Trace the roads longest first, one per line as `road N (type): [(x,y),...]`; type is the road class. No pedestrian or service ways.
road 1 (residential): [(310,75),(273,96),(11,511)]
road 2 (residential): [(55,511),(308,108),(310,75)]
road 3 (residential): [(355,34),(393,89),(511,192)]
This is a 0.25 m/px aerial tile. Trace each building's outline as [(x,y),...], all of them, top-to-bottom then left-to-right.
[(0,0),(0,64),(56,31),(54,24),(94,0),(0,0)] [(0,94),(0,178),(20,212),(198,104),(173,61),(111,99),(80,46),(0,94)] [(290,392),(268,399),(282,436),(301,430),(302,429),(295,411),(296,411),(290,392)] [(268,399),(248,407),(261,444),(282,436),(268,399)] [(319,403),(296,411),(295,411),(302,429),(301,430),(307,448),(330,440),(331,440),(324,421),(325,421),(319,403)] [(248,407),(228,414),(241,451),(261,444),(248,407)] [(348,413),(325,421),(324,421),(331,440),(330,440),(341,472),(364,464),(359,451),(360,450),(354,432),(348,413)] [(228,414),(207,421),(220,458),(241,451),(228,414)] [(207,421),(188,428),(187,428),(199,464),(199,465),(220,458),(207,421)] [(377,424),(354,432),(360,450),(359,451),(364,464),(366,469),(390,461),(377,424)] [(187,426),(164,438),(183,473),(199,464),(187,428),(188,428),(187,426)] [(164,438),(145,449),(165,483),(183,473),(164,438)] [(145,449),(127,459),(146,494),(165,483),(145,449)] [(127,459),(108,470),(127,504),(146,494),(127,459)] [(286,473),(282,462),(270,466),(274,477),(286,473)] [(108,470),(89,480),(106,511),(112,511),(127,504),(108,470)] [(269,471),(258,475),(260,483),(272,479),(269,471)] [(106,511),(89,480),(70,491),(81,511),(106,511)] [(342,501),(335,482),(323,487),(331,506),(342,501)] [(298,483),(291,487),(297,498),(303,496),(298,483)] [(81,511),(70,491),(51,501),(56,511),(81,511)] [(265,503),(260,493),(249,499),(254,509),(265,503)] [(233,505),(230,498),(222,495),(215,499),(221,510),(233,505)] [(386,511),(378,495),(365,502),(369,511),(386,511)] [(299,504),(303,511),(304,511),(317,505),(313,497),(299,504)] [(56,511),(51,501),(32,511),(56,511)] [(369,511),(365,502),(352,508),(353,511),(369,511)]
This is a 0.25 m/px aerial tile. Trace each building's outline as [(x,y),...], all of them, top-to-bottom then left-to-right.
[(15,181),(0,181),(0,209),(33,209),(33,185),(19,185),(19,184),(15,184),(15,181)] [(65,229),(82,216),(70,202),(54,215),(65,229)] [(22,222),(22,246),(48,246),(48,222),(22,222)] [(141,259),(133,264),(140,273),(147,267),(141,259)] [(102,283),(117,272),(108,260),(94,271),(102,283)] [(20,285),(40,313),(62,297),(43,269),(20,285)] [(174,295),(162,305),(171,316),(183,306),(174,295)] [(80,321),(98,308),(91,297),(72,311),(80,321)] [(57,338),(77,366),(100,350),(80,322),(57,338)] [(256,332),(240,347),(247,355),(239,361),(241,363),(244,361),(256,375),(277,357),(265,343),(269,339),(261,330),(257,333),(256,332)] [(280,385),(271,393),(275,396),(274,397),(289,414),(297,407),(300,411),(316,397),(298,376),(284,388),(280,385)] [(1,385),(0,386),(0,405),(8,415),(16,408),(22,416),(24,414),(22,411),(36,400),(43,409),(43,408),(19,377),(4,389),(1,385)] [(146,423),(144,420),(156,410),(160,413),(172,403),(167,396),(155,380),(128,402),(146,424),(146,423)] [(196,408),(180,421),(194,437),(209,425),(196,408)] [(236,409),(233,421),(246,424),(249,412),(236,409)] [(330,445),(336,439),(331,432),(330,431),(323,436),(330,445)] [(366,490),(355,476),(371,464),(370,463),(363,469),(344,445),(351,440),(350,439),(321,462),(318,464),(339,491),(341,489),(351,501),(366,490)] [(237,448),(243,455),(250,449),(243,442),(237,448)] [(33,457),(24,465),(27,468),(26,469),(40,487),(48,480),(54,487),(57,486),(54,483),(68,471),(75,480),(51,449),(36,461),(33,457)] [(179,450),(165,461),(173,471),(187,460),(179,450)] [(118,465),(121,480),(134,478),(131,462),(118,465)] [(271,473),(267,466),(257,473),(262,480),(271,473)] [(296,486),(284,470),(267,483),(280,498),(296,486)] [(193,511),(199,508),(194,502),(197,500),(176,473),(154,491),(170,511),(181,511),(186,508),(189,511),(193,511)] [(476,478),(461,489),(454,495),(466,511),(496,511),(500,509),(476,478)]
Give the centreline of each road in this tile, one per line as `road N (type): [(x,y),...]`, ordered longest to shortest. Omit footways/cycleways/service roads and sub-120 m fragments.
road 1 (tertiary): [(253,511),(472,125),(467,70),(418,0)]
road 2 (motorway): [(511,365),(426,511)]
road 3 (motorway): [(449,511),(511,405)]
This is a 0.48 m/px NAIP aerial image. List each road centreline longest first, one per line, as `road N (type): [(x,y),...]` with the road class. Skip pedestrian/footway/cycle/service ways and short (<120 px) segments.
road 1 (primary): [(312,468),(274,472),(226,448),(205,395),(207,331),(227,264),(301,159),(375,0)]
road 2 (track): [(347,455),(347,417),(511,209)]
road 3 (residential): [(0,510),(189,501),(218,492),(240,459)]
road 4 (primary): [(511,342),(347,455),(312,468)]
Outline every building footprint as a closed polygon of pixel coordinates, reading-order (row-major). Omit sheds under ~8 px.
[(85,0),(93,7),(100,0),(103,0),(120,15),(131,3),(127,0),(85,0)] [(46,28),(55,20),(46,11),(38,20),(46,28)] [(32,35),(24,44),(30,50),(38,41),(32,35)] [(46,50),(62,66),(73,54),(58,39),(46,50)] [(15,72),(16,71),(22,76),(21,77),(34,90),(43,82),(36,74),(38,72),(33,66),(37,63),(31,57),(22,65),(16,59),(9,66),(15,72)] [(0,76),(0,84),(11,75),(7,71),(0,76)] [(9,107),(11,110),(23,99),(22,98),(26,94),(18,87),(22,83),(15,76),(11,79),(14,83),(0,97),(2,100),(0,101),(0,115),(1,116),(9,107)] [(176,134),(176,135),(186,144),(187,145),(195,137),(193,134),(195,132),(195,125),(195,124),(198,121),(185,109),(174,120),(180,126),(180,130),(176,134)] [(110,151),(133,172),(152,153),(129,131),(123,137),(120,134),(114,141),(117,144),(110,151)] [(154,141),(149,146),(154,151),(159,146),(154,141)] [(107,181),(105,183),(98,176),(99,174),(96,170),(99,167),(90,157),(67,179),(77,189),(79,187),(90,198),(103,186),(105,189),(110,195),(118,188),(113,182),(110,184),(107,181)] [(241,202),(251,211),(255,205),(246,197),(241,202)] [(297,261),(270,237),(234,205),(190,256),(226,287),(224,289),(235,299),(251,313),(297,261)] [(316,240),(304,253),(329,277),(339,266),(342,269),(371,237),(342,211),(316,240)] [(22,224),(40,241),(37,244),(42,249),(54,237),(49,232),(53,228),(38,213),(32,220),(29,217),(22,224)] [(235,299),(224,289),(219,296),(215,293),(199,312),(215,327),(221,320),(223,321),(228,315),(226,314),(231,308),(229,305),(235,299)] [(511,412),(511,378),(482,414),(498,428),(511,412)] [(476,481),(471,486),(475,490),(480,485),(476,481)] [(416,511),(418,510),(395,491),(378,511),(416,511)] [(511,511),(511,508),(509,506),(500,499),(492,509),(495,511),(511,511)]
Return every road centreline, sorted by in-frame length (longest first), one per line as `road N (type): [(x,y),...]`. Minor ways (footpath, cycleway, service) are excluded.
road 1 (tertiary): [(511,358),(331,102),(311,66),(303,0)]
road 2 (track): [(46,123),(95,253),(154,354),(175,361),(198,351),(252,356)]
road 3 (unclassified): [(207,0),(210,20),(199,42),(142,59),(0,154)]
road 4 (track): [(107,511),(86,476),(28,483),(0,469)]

Task goal:
Copy the lines from the one containing "Give the centreline" through the one containing "road 4 (primary): [(511,342),(347,455),(312,468)]", character for character.

Solution to this task:
Give the centreline of each road in this tile, one per line as `road N (type): [(x,y),...]`, ordered longest to shortest. Omit footways/cycleways/service roads and sub-120 m fragments.
road 1 (tertiary): [(253,511),(472,125),(467,70),(418,0)]
road 2 (motorway): [(511,365),(426,511)]
road 3 (motorway): [(449,511),(511,405)]
This is a 0.48 m/px NAIP aerial image. List each road centreline longest first, one per line, as `road N (type): [(x,y),...]` with the road class. Skip pedestrian/footway/cycle/service ways and short (<120 px) segments.
road 1 (primary): [(312,468),(274,472),(226,448),(205,395),(207,331),(227,264),(301,159),(375,0)]
road 2 (track): [(347,455),(347,417),(511,209)]
road 3 (residential): [(0,510),(189,501),(218,492),(240,459)]
road 4 (primary): [(511,342),(347,455),(312,468)]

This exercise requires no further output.